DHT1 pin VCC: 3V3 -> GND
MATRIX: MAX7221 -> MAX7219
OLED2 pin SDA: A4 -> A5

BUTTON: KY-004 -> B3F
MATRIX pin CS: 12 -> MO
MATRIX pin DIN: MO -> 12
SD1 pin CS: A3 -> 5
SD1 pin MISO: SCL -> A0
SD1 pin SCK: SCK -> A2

· · · · ·

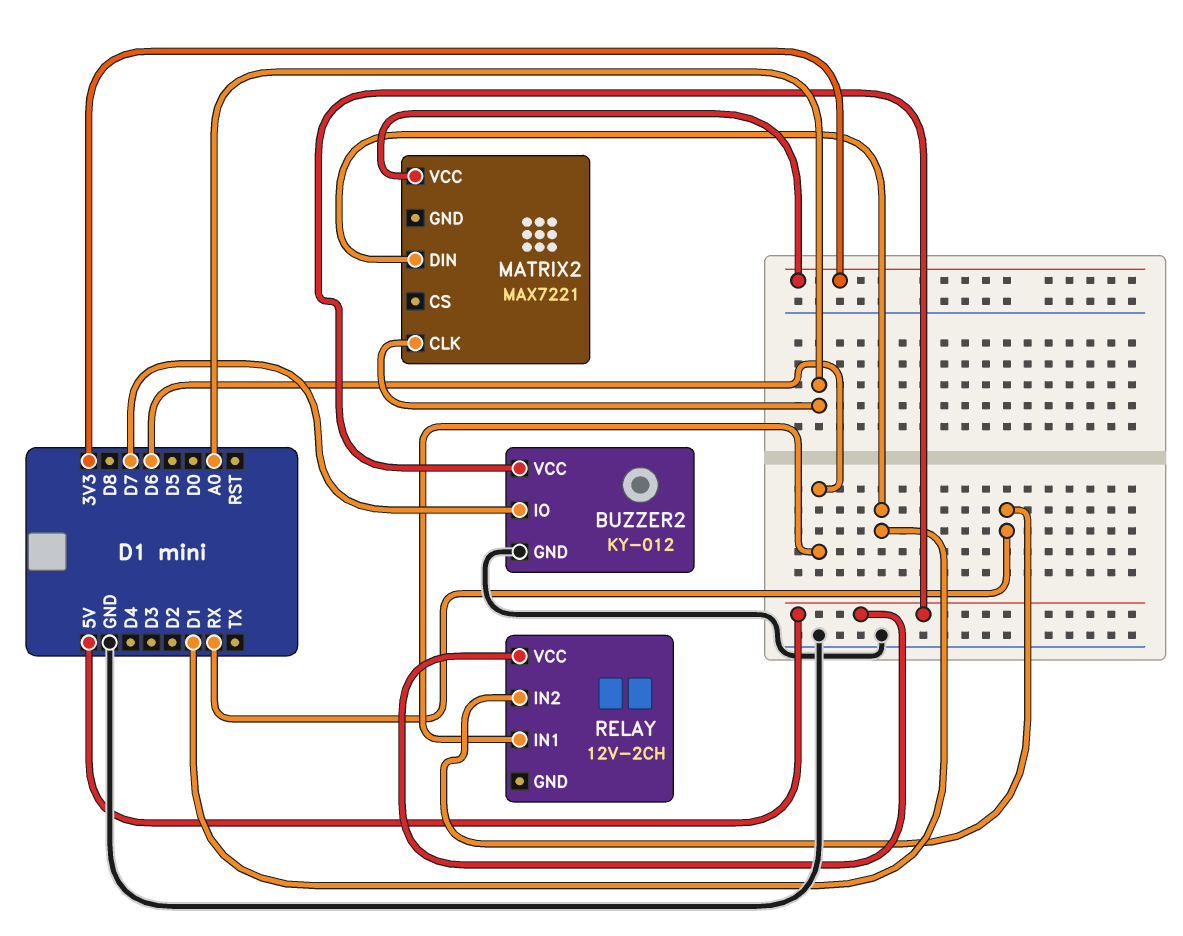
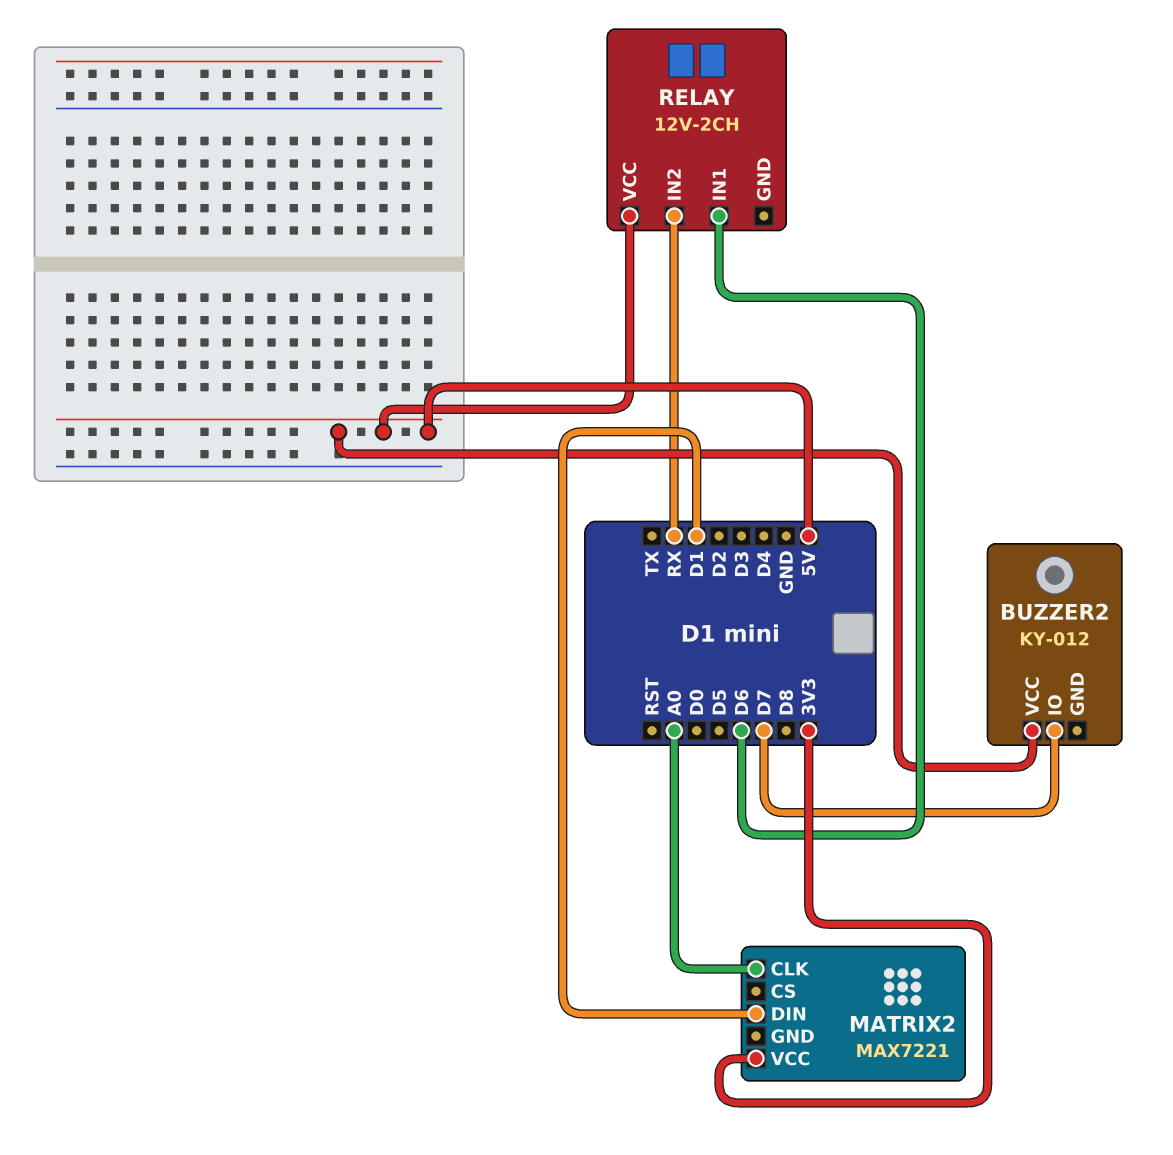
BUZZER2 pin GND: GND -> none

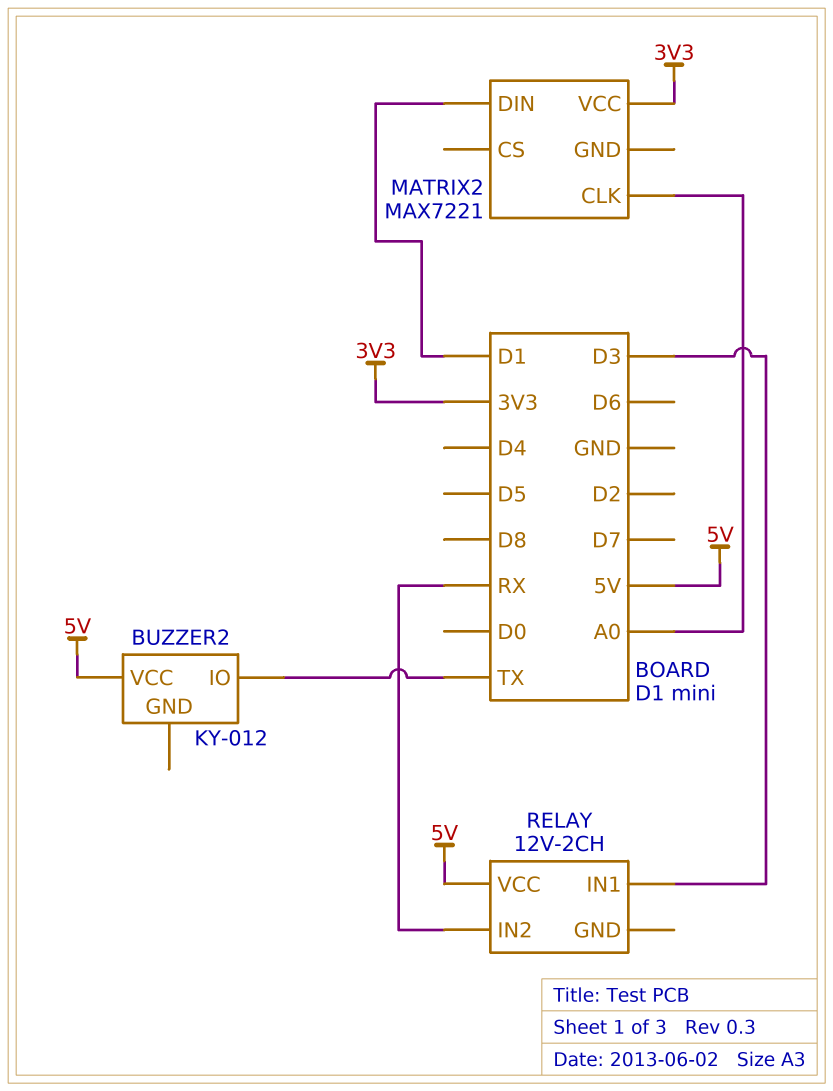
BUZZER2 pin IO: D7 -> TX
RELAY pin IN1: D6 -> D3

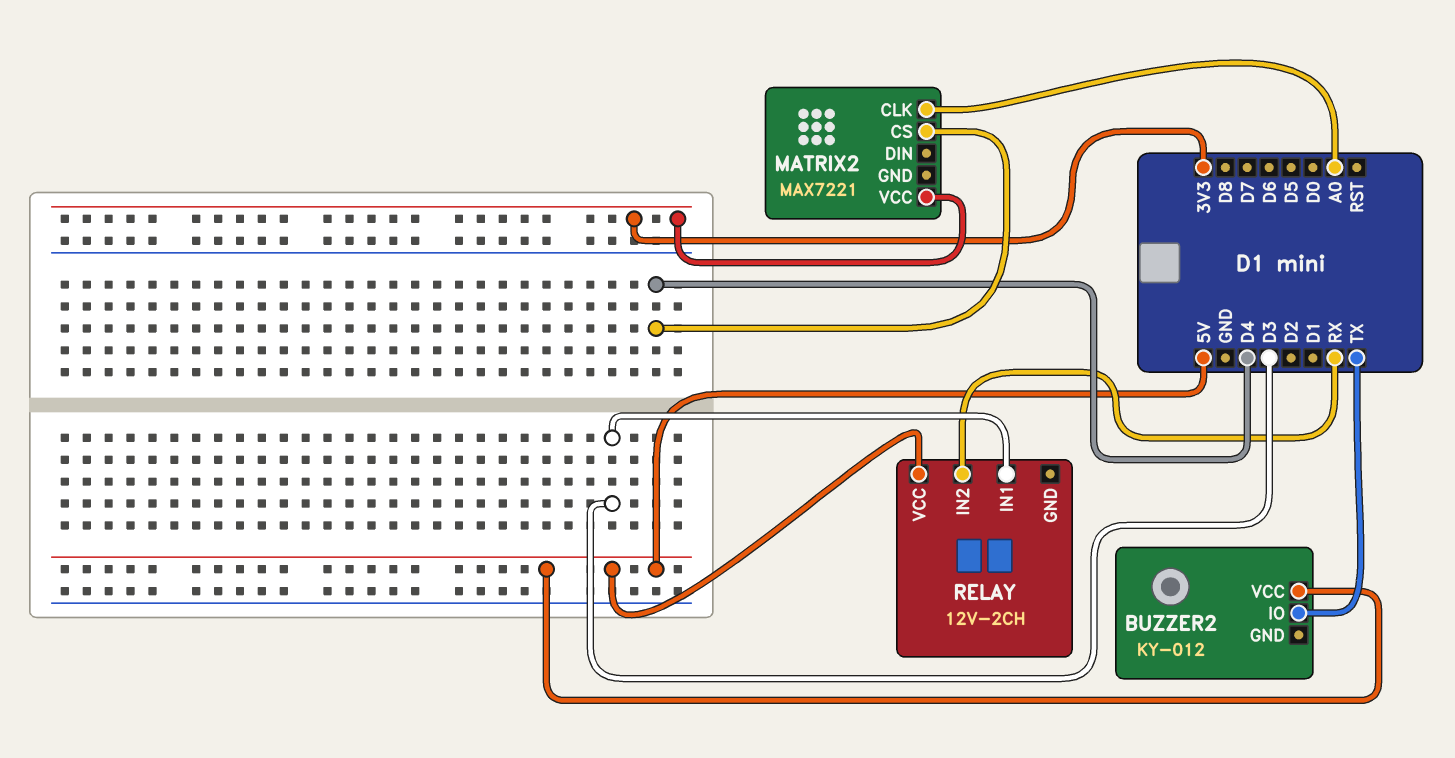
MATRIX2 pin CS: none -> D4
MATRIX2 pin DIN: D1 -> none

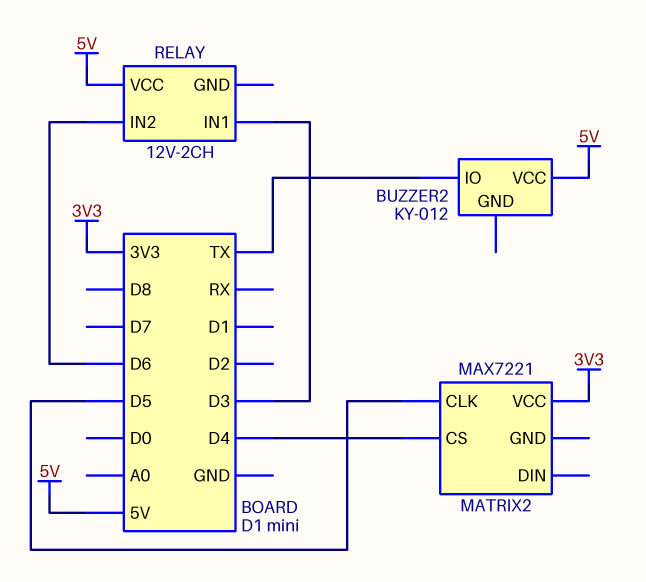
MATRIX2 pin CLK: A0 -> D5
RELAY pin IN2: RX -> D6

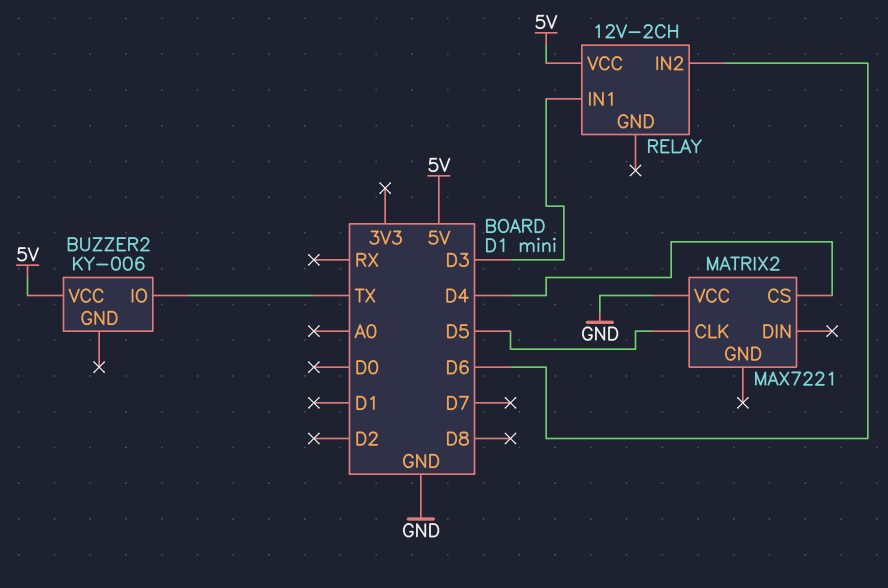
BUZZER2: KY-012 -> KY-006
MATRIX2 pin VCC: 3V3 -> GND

· · · · ·

## WHAT TO PRODUCE
Now transcribe the lines above exactly, starting at the line containing "RELAY pin IN1: D6 -> D3" and ending at the line containing "MATRIX2 pin VCC: 3V3 -> GND", both lines included, pictures excluded.

## ANSWER BOX
RELAY pin IN1: D6 -> D3

MATRIX2 pin CS: none -> D4
MATRIX2 pin DIN: D1 -> none

MATRIX2 pin CLK: A0 -> D5
RELAY pin IN2: RX -> D6

BUZZER2: KY-012 -> KY-006
MATRIX2 pin VCC: 3V3 -> GND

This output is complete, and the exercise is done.